## TASK OBJECTIVE
Copy out every line below that contains the string "kern". Case counts.

RAW RECORDS start

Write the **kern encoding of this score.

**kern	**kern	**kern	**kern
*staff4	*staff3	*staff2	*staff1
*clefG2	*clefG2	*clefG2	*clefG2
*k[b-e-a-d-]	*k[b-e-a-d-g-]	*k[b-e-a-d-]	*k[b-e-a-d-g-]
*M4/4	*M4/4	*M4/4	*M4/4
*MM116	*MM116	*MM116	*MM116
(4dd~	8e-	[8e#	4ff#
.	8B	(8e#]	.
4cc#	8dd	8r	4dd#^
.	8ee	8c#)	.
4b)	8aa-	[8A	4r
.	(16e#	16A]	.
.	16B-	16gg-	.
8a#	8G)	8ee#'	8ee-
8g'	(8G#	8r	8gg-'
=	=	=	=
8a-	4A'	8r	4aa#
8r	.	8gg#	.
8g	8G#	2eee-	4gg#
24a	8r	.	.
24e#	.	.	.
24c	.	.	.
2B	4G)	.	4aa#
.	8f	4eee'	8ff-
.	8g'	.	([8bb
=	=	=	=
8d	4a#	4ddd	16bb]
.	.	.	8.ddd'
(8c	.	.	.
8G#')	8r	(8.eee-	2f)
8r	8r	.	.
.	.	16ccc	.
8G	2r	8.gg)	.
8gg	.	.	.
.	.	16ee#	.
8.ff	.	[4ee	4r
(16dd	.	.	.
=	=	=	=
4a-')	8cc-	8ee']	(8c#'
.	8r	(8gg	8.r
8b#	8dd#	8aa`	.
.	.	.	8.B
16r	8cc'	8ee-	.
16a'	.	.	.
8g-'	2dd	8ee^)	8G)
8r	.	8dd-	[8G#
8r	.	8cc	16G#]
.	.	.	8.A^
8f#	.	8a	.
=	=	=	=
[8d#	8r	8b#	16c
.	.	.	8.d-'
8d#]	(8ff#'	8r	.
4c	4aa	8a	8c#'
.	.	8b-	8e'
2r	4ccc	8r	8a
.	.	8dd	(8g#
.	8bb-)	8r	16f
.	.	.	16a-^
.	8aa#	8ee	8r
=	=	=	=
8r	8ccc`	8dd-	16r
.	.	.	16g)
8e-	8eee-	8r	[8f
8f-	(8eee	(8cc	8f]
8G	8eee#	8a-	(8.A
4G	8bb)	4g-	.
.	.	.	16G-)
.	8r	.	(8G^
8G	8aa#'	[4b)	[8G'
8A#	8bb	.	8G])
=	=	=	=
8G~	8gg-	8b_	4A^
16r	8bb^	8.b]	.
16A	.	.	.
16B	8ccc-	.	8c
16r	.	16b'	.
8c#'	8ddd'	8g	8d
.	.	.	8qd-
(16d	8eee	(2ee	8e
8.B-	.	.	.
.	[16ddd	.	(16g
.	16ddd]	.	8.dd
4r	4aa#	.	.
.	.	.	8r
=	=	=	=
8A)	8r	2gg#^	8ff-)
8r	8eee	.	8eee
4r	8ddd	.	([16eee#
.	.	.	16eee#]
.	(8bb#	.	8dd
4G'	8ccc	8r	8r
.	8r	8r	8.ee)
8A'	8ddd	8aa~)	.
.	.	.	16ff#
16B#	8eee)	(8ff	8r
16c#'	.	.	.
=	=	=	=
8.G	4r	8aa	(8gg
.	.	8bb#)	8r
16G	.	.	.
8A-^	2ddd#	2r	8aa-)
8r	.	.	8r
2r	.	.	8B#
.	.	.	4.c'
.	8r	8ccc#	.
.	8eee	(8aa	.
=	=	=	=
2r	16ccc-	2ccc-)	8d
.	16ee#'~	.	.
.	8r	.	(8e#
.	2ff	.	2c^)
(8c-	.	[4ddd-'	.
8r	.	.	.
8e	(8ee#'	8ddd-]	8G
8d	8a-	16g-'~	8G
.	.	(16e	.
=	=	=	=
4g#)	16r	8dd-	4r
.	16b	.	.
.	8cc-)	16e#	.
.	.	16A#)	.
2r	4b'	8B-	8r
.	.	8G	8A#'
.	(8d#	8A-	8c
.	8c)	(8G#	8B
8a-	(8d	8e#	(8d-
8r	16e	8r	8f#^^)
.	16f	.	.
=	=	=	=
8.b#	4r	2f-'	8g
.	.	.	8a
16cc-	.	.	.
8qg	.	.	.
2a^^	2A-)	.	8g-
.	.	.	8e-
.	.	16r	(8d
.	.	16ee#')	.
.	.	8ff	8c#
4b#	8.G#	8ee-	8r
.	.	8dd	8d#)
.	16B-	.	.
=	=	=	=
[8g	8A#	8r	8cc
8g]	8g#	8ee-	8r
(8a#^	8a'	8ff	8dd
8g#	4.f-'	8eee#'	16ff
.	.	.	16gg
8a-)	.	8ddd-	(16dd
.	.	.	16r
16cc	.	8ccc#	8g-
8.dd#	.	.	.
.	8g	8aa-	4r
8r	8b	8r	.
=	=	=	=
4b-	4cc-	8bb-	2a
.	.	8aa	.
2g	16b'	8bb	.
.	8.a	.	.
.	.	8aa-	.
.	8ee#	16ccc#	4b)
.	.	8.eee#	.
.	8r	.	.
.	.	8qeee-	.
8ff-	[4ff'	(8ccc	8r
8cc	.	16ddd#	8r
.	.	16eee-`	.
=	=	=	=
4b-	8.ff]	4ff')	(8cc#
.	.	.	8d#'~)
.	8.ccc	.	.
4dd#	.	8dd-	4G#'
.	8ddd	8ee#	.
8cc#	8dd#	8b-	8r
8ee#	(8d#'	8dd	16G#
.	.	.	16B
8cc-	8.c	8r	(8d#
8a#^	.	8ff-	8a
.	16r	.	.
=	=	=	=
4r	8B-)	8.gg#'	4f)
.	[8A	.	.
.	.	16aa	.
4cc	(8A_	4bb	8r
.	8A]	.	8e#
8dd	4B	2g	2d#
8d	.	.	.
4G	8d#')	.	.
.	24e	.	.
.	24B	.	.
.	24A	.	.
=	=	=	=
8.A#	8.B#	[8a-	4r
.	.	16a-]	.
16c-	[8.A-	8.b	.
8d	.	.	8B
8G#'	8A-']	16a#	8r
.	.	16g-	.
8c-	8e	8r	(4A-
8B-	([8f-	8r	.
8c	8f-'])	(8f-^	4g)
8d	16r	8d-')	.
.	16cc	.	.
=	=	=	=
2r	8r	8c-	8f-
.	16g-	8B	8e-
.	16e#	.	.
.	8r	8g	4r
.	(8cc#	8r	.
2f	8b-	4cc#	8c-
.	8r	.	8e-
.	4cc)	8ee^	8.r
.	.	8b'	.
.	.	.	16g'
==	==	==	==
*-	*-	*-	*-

RAW RECORDS end

## RESULT FOR THIS TASK
Write the **kern encoding of this score.
**kern	**kern	**kern	**kern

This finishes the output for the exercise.